# [Prompt]
The response should contain all of the data below, reproduced exactly, and no pictures.

*** Opening Excerpted records ***

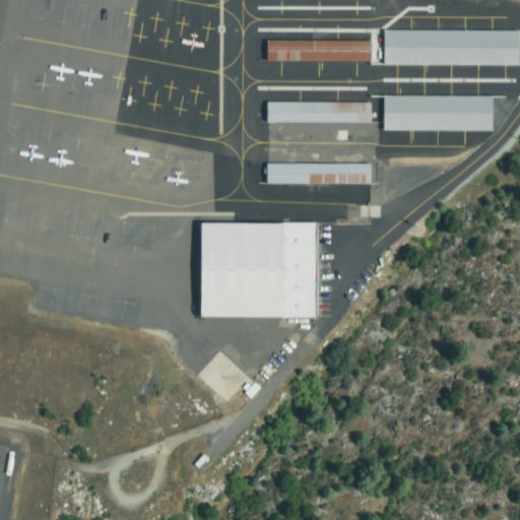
[(519,33),(519,64),(386,63),(386,31),(519,33)]
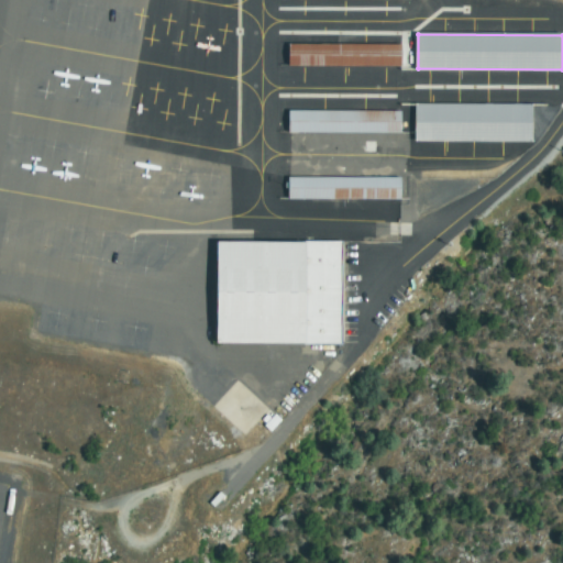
[(404,64),(289,65),(289,46),(404,45),(404,64)]
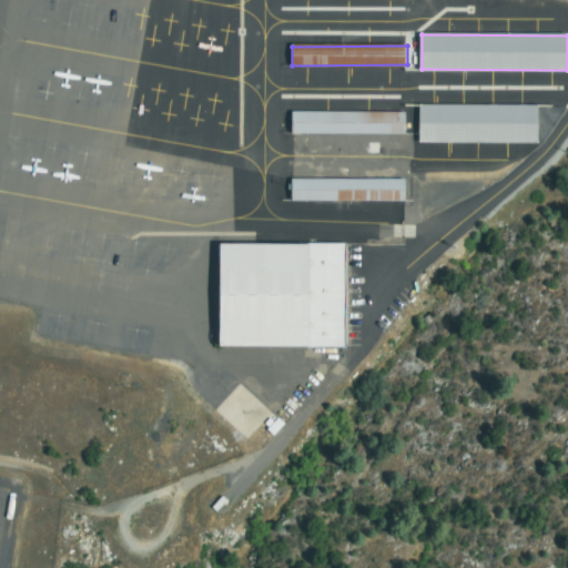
[(537,107),(537,141),(422,141),(422,107),(537,107)]
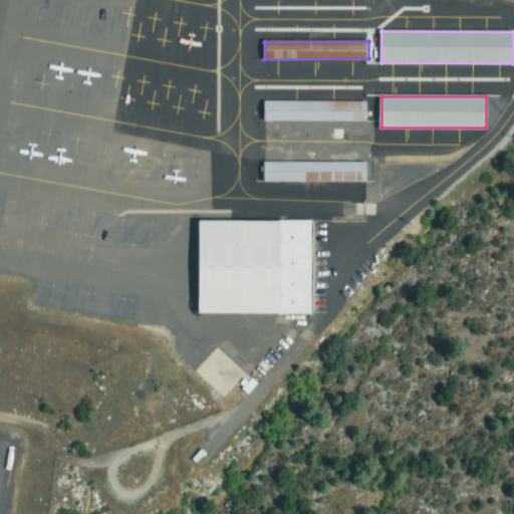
[(263,119),(264,101),(369,102),(369,119),(263,119)]
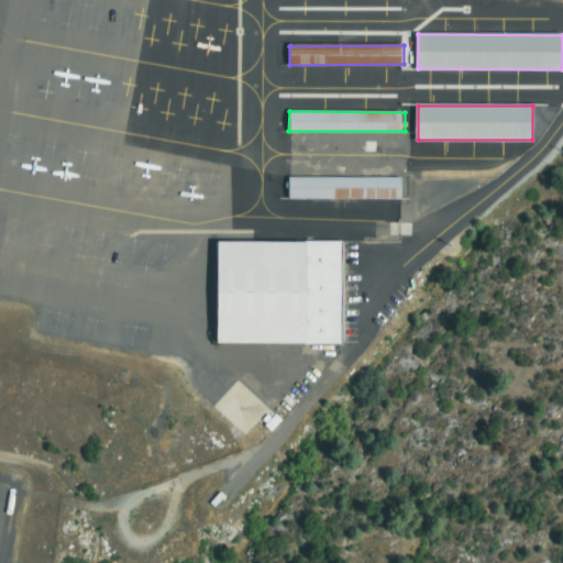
[(289,178),(404,178),(404,198),(289,198),(289,178)]
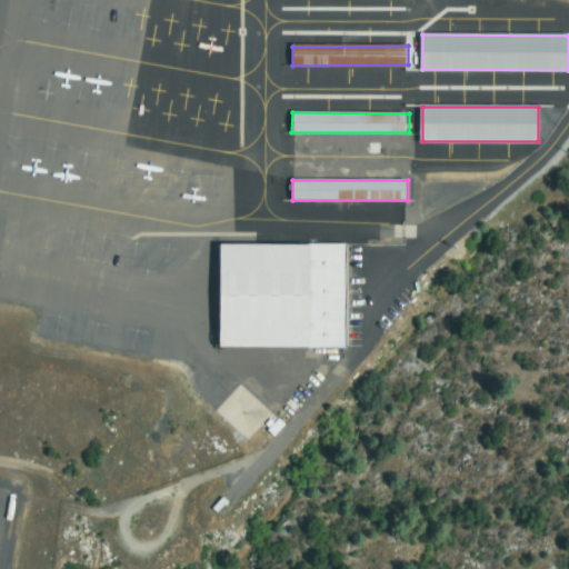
[(222,302),(220,302),(220,246),(349,246),(349,345),(222,345),(222,302)]
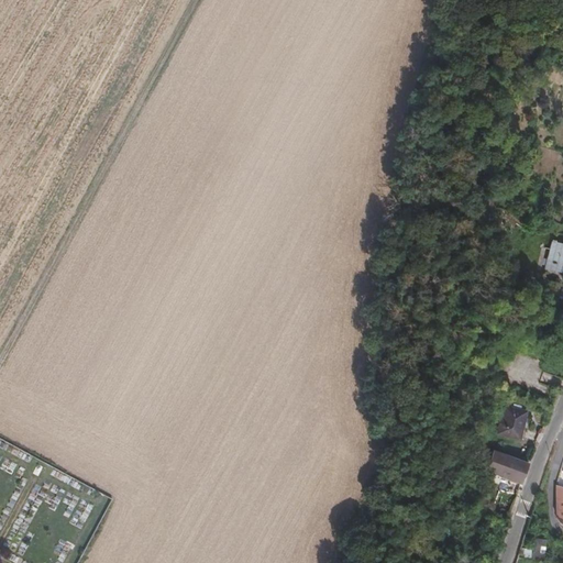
[(562,268),(562,243),(556,242),(556,241),(552,240),(544,268),(562,273),(562,268)]
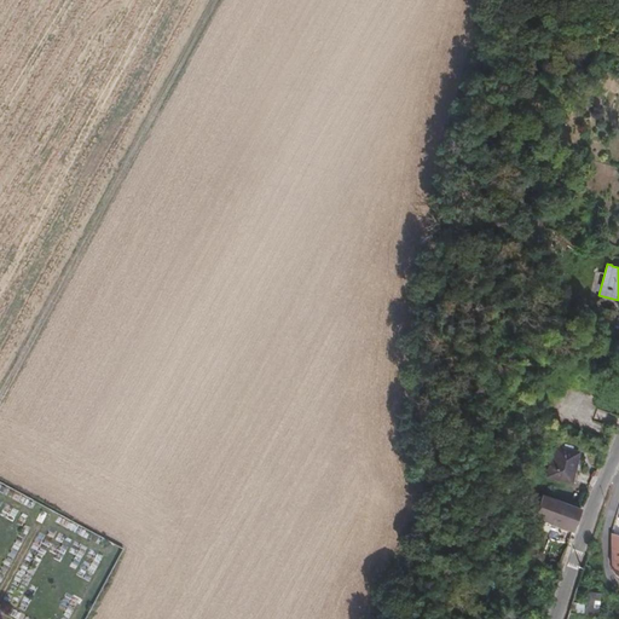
[(571,467),(573,457),(550,451),(543,481),(563,486),(568,467),(571,467)]
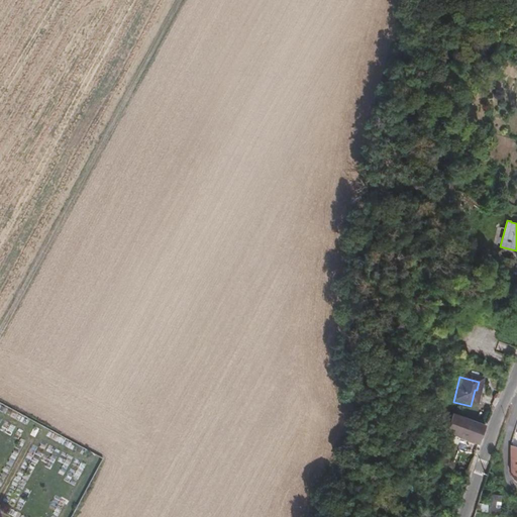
[(477,408),(481,391),(477,390),(475,390),(471,406),(477,408)]
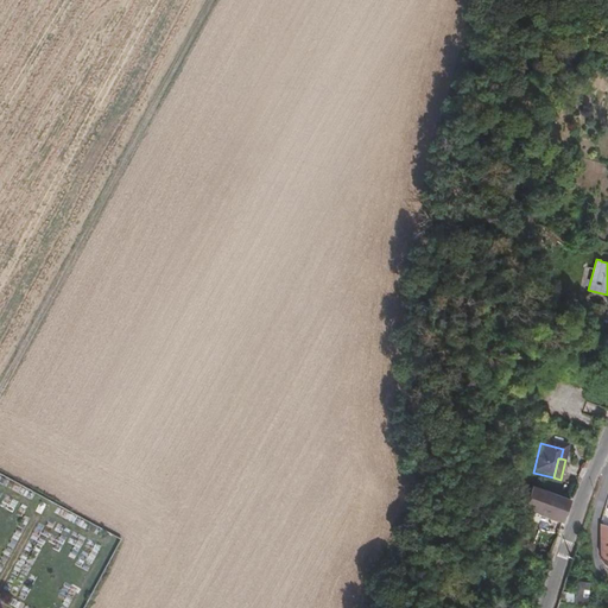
[(558,520),(567,499),(530,486),(523,508),(558,520)]
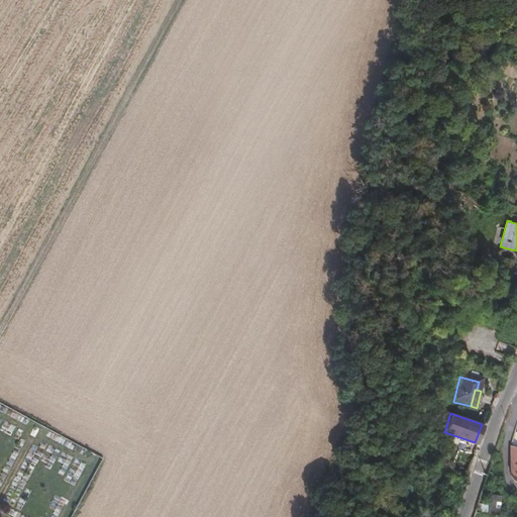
[(492,507),(495,493),(489,491),(487,498),(478,496),(473,511),(483,513),(484,511),(494,513),(495,508),(492,507)]
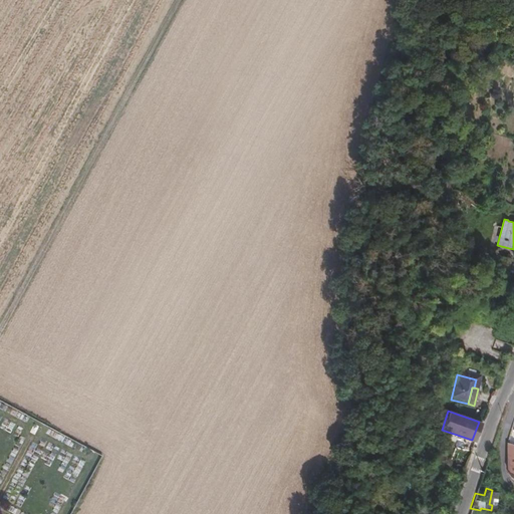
All buildings are outlined.
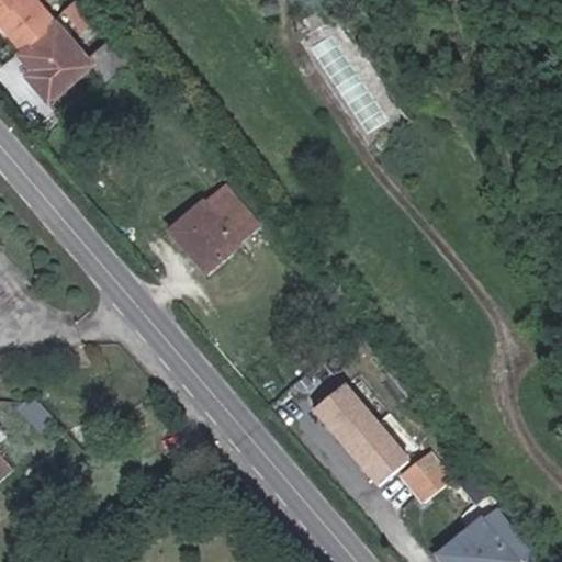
[(0,0),(0,20),(6,15),(31,46),(62,22),(44,0),(0,0)]
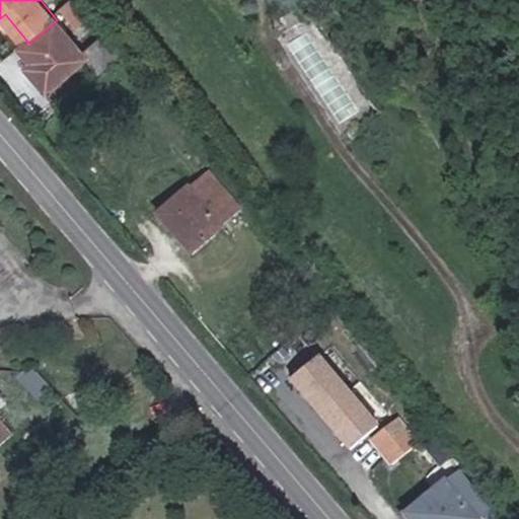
[(95,23),(79,3),(69,11),(85,31),(95,23)]
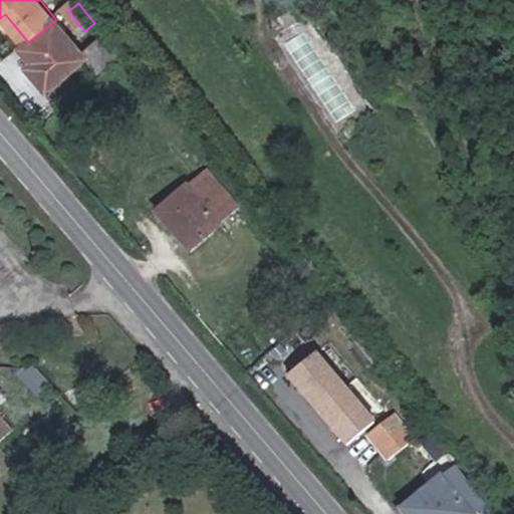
[(28,42),(25,45),(36,59),(28,65),(48,90),(87,58),(97,70),(119,52),(105,34),(83,52),(56,20),(28,42)]
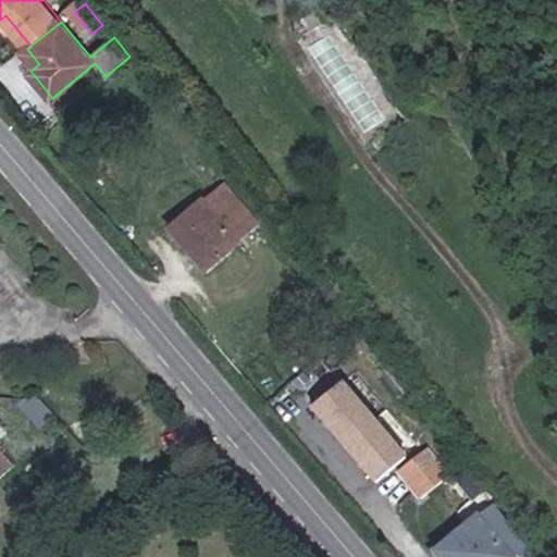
[(208,198),(174,225),(209,267),(244,239),(234,226),(252,212),(230,183),(209,199),(208,198)]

*** Closing Excerpted records ***

# [Result of the exercise]
[(519,33),(519,64),(386,63),(386,31),(519,33)]
[(404,64),(289,65),(289,46),(404,45),(404,64)]
[(537,107),(537,141),(422,141),(422,107),(537,107)]
[(263,119),(264,101),(369,102),(369,119),(263,119)]
[(289,178),(404,178),(404,198),(289,198),(289,178)]
[(222,302),(220,302),(220,246),(349,246),(349,345),(222,345),(222,302)]
[(562,268),(562,243),(556,242),(556,241),(552,240),(544,268),(562,273),(562,268)]
[(571,467),(573,457),(550,451),(543,481),(563,486),(568,467),(571,467)]
[(477,408),(481,391),(477,390),(475,390),(471,406),(477,408)]
[(558,520),(567,499),(530,486),(523,508),(558,520)]
[(492,507),(495,493),(489,491),(487,498),(478,496),(473,511),(483,513),(484,511),(494,513),(495,508),(492,507)]
All buildings are outlined.
[(0,0),(0,20),(6,15),(31,46),(62,22),(44,0),(0,0)]
[(95,23),(79,3),(69,11),(85,31),(95,23)]
[(28,42),(25,45),(36,59),(28,65),(48,90),(87,58),(97,70),(119,52),(105,34),(83,52),(56,20),(28,42)]
[(208,198),(174,225),(209,267),(244,239),(234,226),(252,212),(230,183),(209,199),(208,198)]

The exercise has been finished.